→ Task item: A word-for-word copy of every entry below is required; the images do not belong in it.

→ Data to use:
_____

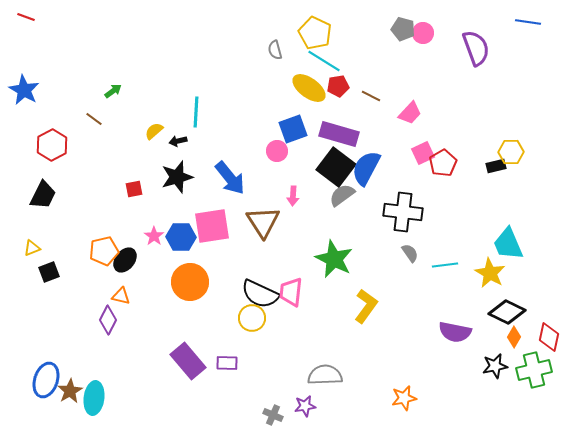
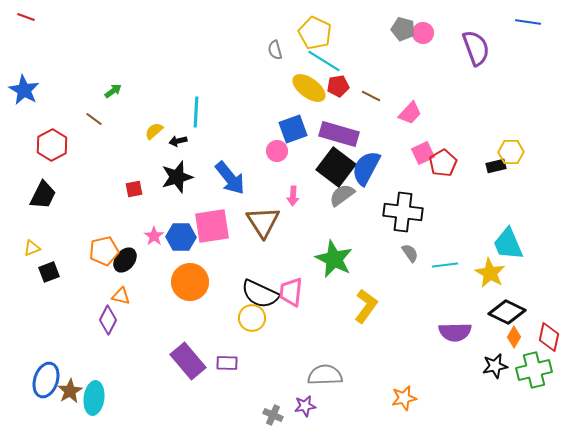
purple semicircle at (455, 332): rotated 12 degrees counterclockwise
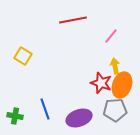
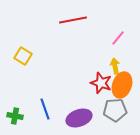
pink line: moved 7 px right, 2 px down
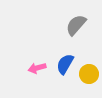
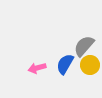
gray semicircle: moved 8 px right, 21 px down
yellow circle: moved 1 px right, 9 px up
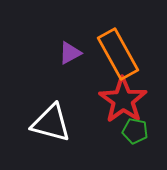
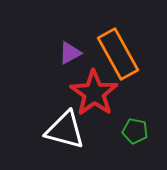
red star: moved 29 px left, 7 px up
white triangle: moved 14 px right, 7 px down
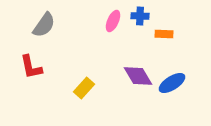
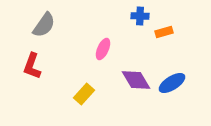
pink ellipse: moved 10 px left, 28 px down
orange rectangle: moved 2 px up; rotated 18 degrees counterclockwise
red L-shape: moved 1 px right, 1 px up; rotated 32 degrees clockwise
purple diamond: moved 2 px left, 4 px down
yellow rectangle: moved 6 px down
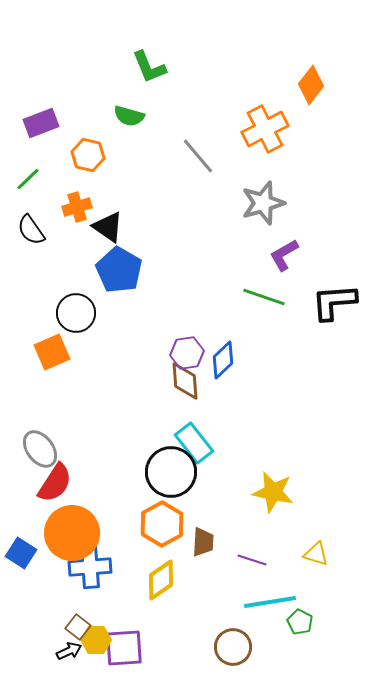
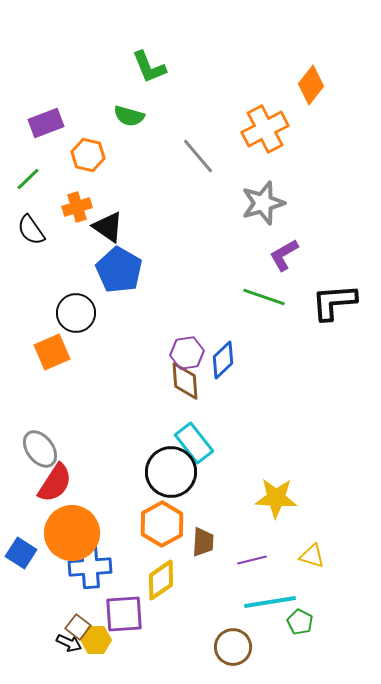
purple rectangle at (41, 123): moved 5 px right
yellow star at (273, 492): moved 3 px right, 6 px down; rotated 9 degrees counterclockwise
yellow triangle at (316, 554): moved 4 px left, 2 px down
purple line at (252, 560): rotated 32 degrees counterclockwise
purple square at (124, 648): moved 34 px up
black arrow at (69, 651): moved 8 px up; rotated 50 degrees clockwise
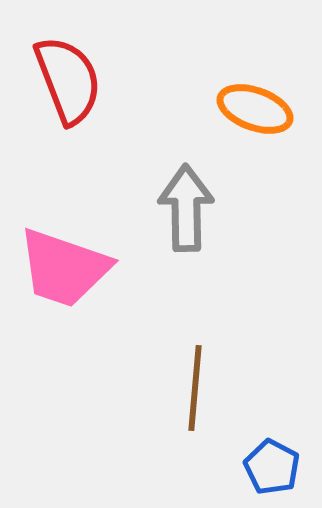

_____

→ Answer:
purple semicircle at (455, 332): rotated 12 degrees counterclockwise
pink line: moved 7 px right, 2 px down
gray semicircle: moved 8 px right, 21 px down
yellow circle: moved 1 px right, 9 px up
red star: moved 29 px left, 7 px up
white triangle: moved 14 px right, 7 px down
pink ellipse: moved 10 px left, 28 px down
orange rectangle: moved 2 px up; rotated 18 degrees counterclockwise
red L-shape: moved 1 px right, 1 px up; rotated 32 degrees clockwise
purple diamond: moved 2 px left, 4 px down
yellow rectangle: moved 6 px down
purple rectangle at (41, 123): moved 5 px right
yellow star at (273, 492): moved 3 px right, 6 px down; rotated 9 degrees counterclockwise
yellow triangle at (316, 554): moved 4 px left, 2 px down
purple line at (252, 560): rotated 32 degrees counterclockwise
purple square at (124, 648): moved 34 px up
black arrow at (69, 651): moved 8 px up; rotated 50 degrees clockwise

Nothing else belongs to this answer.